How to complete this task:
When you find the line with "(292, 220) = (292, 211): pink" among the records below, reproduce it and each line after it exactly, ending with the line with "(191, 596) = (596, 554): purple".

Source material:
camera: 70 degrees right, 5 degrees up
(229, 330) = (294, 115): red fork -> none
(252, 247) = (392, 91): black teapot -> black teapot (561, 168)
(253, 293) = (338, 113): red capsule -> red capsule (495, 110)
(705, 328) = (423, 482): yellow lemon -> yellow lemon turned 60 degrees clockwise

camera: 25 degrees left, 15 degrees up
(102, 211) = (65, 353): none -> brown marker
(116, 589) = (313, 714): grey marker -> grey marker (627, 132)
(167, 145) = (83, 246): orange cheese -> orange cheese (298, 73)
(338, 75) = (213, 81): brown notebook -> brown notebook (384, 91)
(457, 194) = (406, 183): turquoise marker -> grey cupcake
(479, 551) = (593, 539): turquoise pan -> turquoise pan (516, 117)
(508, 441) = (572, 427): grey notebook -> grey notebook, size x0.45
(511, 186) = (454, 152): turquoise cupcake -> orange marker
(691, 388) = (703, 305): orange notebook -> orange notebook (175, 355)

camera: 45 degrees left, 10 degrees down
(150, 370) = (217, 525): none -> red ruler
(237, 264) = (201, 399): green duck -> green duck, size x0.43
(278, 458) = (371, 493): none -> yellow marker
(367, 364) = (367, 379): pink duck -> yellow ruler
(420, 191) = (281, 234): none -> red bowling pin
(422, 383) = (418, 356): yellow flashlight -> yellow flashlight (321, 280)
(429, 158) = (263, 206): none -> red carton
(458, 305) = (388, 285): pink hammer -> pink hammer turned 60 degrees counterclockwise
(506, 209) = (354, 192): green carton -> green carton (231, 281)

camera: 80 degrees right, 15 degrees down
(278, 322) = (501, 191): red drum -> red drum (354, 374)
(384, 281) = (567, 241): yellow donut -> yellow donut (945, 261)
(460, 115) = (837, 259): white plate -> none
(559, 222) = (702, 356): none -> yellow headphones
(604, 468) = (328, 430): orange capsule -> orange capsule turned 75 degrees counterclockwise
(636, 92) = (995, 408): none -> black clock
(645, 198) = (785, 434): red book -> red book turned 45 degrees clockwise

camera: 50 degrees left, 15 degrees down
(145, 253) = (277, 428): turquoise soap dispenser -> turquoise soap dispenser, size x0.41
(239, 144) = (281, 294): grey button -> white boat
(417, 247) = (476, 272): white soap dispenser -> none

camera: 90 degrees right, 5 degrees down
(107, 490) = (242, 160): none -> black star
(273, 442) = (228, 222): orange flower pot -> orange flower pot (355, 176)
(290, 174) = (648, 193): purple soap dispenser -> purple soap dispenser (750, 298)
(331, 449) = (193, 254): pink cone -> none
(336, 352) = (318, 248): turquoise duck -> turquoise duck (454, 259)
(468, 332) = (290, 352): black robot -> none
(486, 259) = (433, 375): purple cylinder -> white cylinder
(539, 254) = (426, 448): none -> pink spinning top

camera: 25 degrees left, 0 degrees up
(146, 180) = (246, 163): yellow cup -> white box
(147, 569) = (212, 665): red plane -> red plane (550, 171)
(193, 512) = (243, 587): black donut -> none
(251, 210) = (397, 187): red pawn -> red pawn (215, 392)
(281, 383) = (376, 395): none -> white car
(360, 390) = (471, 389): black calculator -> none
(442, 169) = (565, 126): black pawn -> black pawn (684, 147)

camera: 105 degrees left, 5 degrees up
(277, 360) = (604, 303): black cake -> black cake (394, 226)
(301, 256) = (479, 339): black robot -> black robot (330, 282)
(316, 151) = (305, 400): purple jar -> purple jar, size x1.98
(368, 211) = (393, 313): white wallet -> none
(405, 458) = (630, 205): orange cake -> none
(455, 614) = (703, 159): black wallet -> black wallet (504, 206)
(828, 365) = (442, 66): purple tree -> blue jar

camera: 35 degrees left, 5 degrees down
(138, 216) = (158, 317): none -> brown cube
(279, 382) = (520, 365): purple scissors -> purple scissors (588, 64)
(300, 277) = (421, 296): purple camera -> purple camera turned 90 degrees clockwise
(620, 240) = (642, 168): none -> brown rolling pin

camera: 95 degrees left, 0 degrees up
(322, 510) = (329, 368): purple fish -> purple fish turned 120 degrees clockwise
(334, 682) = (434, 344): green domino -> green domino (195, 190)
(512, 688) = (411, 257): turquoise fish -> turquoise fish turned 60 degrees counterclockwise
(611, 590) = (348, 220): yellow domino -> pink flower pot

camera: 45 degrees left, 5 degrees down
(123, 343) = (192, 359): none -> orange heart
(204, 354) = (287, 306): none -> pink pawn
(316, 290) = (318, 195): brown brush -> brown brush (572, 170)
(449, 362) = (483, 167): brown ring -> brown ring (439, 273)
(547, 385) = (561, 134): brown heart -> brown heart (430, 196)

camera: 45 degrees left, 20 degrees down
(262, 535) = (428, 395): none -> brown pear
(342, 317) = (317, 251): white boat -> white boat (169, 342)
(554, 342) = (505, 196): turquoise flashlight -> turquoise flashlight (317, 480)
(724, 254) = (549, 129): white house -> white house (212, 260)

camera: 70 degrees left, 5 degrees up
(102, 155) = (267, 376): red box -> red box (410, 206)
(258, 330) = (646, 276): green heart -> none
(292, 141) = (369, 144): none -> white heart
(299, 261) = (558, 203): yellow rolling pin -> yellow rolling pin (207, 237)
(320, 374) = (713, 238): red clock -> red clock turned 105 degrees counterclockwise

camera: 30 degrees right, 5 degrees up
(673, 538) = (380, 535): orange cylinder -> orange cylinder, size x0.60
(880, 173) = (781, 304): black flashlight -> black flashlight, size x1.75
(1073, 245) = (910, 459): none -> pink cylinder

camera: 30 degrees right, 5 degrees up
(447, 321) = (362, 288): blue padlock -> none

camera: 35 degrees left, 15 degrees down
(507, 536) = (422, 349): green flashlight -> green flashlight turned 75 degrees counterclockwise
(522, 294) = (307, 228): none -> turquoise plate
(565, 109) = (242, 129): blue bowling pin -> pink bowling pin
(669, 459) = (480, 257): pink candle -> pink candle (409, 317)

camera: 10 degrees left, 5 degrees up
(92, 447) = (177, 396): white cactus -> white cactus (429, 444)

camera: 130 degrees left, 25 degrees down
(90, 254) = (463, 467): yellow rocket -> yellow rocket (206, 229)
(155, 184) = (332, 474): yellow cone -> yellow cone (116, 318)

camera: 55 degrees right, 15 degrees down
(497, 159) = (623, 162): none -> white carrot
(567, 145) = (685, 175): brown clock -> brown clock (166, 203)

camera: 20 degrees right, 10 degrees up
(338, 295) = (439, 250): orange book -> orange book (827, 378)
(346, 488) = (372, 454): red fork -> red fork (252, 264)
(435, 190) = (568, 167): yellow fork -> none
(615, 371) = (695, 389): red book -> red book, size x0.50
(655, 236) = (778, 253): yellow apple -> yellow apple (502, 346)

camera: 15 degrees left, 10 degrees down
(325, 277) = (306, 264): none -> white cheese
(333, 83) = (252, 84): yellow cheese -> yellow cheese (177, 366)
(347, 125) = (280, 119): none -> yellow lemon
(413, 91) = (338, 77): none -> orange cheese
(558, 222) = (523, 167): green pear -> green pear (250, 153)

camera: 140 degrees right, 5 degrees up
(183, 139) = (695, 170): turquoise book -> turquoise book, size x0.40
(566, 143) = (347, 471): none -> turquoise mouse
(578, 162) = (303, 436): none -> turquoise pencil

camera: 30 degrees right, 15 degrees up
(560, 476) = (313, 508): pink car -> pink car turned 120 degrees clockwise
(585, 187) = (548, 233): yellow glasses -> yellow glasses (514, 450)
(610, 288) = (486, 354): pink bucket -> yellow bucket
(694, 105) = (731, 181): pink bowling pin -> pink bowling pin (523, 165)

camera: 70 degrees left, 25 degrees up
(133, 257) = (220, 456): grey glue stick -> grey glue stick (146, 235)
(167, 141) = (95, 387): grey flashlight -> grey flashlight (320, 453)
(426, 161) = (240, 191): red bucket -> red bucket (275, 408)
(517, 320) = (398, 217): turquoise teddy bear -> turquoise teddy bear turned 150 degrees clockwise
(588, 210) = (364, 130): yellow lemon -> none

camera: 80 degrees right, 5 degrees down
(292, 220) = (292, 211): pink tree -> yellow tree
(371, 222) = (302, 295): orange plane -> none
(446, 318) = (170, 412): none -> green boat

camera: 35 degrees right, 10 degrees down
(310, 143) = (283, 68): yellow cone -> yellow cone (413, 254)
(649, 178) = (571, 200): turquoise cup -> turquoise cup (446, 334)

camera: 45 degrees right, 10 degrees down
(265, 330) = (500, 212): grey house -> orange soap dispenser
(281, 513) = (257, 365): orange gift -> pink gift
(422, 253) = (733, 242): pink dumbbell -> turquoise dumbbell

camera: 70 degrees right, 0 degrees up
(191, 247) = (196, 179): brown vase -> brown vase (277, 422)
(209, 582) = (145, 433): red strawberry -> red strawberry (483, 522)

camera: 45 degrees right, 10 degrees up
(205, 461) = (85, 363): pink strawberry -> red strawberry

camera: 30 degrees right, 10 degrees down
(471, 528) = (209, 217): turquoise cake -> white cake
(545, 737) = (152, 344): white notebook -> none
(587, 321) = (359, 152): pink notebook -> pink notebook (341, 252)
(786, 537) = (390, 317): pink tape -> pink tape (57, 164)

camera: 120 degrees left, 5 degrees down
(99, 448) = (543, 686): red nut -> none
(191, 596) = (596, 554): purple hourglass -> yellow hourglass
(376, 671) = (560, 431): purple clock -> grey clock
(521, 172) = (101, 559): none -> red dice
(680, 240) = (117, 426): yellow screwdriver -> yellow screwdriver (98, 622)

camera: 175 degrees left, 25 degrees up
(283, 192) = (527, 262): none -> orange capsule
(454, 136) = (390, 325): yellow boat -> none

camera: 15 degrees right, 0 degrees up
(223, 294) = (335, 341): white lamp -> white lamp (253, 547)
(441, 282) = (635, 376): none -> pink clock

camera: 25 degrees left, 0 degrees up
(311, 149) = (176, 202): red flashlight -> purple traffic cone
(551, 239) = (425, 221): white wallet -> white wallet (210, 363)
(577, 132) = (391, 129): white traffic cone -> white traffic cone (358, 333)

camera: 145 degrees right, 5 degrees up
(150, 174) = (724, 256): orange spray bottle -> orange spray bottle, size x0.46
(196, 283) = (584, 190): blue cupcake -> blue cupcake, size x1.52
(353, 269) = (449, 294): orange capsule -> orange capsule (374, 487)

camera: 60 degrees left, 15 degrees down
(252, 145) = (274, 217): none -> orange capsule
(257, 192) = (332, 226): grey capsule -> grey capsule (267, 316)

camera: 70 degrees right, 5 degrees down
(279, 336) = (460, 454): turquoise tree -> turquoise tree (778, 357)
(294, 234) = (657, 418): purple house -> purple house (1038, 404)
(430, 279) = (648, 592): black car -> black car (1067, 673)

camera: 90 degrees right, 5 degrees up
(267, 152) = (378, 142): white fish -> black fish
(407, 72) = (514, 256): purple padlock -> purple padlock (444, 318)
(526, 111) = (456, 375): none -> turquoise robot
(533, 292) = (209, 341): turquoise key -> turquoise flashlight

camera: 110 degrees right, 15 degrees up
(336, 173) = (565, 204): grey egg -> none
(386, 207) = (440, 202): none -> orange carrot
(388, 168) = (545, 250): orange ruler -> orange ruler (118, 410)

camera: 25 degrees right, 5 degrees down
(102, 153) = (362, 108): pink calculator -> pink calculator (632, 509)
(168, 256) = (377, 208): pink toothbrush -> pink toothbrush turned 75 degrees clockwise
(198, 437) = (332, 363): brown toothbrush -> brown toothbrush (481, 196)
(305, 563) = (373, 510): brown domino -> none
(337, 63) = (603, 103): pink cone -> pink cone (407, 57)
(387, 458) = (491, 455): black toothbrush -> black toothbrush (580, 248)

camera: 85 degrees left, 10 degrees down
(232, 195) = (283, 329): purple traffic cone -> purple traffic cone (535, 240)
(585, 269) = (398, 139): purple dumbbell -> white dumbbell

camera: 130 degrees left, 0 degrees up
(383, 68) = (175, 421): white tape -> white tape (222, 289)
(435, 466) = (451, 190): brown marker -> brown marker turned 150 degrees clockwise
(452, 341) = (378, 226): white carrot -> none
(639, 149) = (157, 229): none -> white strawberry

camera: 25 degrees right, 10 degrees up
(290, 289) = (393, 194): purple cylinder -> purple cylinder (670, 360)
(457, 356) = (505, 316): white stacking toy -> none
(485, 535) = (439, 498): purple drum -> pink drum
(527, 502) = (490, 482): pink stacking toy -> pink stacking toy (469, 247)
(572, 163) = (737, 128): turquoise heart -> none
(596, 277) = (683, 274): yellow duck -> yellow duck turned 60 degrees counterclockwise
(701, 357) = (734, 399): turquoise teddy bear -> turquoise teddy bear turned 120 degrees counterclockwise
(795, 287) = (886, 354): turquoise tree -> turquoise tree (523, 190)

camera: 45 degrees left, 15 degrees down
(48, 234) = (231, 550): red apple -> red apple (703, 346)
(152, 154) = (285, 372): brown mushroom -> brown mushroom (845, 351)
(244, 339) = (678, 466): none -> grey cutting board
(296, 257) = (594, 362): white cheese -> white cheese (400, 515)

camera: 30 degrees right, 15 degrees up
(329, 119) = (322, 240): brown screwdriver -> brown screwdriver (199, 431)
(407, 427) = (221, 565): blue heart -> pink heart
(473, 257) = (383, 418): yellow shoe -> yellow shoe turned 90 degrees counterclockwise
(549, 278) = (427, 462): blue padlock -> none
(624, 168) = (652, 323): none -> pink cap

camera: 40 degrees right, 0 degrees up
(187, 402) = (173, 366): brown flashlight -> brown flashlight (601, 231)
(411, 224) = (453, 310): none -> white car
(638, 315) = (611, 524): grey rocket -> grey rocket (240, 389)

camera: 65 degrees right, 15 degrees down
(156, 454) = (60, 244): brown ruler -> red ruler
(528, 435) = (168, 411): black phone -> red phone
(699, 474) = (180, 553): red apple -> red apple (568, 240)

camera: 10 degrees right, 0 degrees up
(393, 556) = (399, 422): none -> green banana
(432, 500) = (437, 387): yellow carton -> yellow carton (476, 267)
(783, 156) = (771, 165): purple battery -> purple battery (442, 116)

Exercise output:
(292, 220) = (292, 211): pink tree -> yellow tree
(371, 222) = (302, 295): orange plane -> none
(446, 318) = (170, 412): none -> green boat

camera: 35 degrees right, 10 degrees down
(310, 143) = (283, 68): yellow cone -> yellow cone (413, 254)
(649, 178) = (571, 200): turquoise cup -> turquoise cup (446, 334)

camera: 45 degrees right, 10 degrees down
(265, 330) = (500, 212): grey house -> orange soap dispenser
(281, 513) = (257, 365): orange gift -> pink gift
(422, 253) = (733, 242): pink dumbbell -> turquoise dumbbell

camera: 70 degrees right, 0 degrees up
(191, 247) = (196, 179): brown vase -> brown vase (277, 422)
(209, 582) = (145, 433): red strawberry -> red strawberry (483, 522)

camera: 45 degrees right, 10 degrees up
(205, 461) = (85, 363): pink strawberry -> red strawberry

camera: 30 degrees right, 10 degrees down
(471, 528) = (209, 217): turquoise cake -> white cake
(545, 737) = (152, 344): white notebook -> none
(587, 321) = (359, 152): pink notebook -> pink notebook (341, 252)
(786, 537) = (390, 317): pink tape -> pink tape (57, 164)

camera: 120 degrees left, 5 degrees down
(99, 448) = (543, 686): red nut -> none
(191, 596) = (596, 554): purple hourglass -> yellow hourglass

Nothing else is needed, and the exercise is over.